» **To-do item**
Could you write out, exactly as they stand, only the lines in the listing below from the line with "black duck: [168,167,236,217]" to the line with "orange cutting board: [225,201,320,242]", both ends included, without the pictures?

» **Records to use**
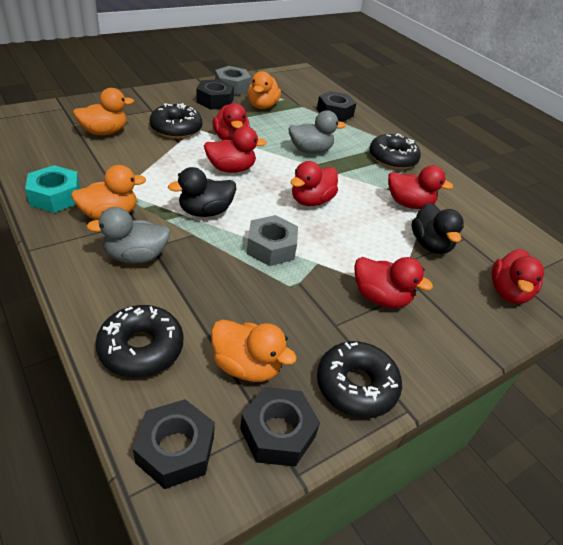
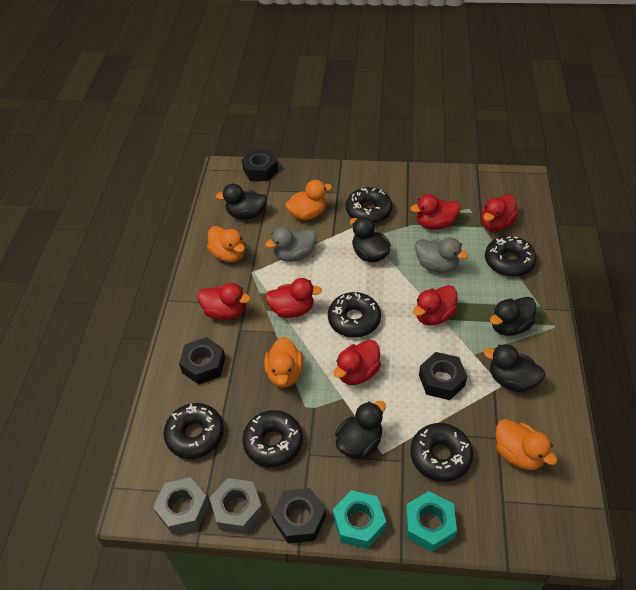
black donut: [95,305,183,378] [150,103,202,139] [317,341,402,418] [369,133,421,169] = 4 -> [163,403,224,459] [242,410,303,467] [328,292,381,337] [346,187,393,223] [410,423,473,482] [485,236,537,277] = 6
black duck: [168,167,236,217] [412,203,464,254] = 2 -> [216,184,267,219] [335,401,386,458] [350,217,391,262] [484,344,545,392] [490,297,536,336] = 5
turquoise nut: [25,165,80,213] = 1 -> [333,490,386,549] [405,491,457,552] = 2

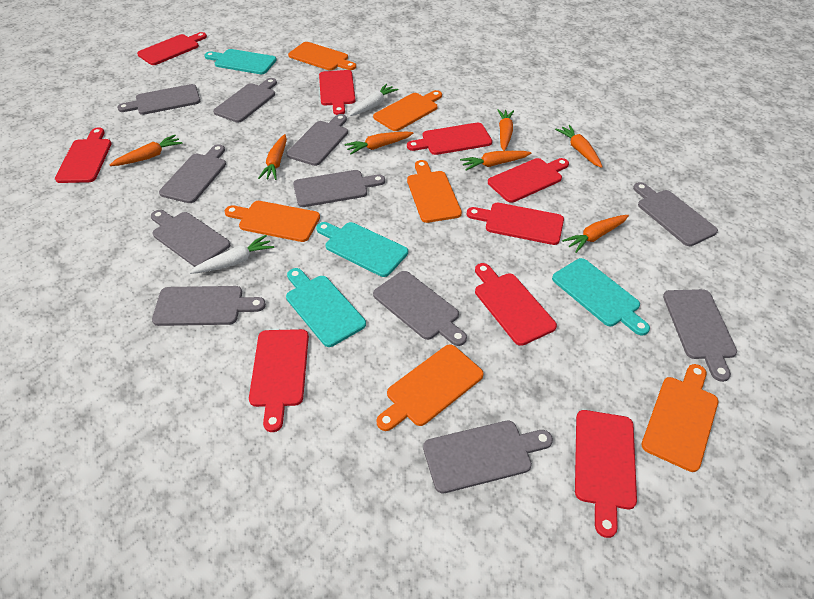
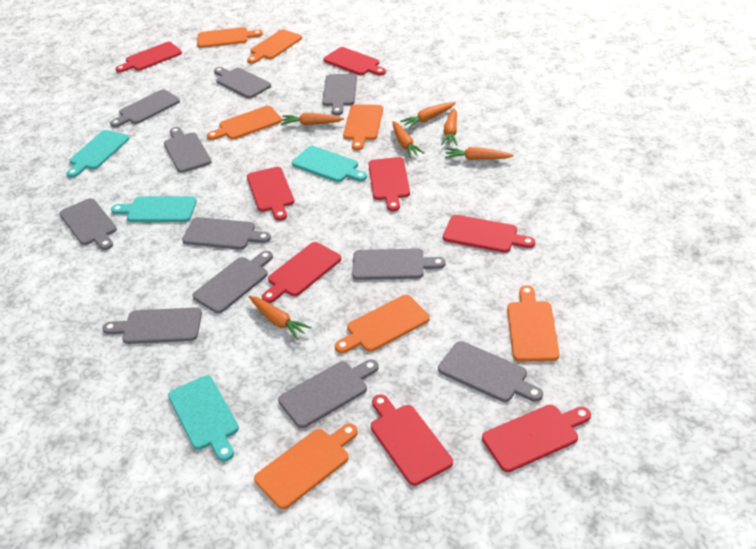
orange carrot: [110,135,182,166] [258,134,287,180] [345,132,413,155] [460,151,532,170] [498,109,514,151] [555,125,603,168] [562,215,629,253] = 7 -> [249,296,312,340] [281,113,344,125] [392,121,425,158] [400,102,456,129] [441,108,457,146] [445,147,514,160] = 6
orange cutting board: [225,201,320,242] [288,42,356,71] [373,90,442,131] [376,344,484,431] [407,160,462,223] [641,364,718,472] = 6 -> [197,27,263,48] [207,106,282,140] [247,29,302,64] [254,423,358,509] [335,295,430,353] [343,104,383,150] [507,285,560,362] = 7
red cutting board: [55,127,112,183] [137,32,207,65] [249,329,309,432] [319,70,356,115] [407,123,492,155] [467,203,564,245] [475,263,557,346] [488,158,569,203] [575,410,637,538] = 9 -> [115,42,182,73] [247,167,294,221] [262,242,341,303] [323,47,386,75] [368,157,410,211] [371,394,453,486] [443,215,535,253] [482,405,591,472] = 8
white carrot: [189,235,274,274] [349,84,398,116] = 2 -> none = 0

» **Written solution**
black duck: [168,167,236,217] [412,203,464,254] = 2 -> [216,184,267,219] [335,401,386,458] [350,217,391,262] [484,344,545,392] [490,297,536,336] = 5
turquoise nut: [25,165,80,213] = 1 -> [333,490,386,549] [405,491,457,552] = 2

orange carrot: [110,135,182,166] [258,134,287,180] [345,132,413,155] [460,151,532,170] [498,109,514,151] [555,125,603,168] [562,215,629,253] = 7 -> [249,296,312,340] [281,113,344,125] [392,121,425,158] [400,102,456,129] [441,108,457,146] [445,147,514,160] = 6
orange cutting board: [225,201,320,242] [288,42,356,71] [373,90,442,131] [376,344,484,431] [407,160,462,223] [641,364,718,472] = 6 -> [197,27,263,48] [207,106,282,140] [247,29,302,64] [254,423,358,509] [335,295,430,353] [343,104,383,150] [507,285,560,362] = 7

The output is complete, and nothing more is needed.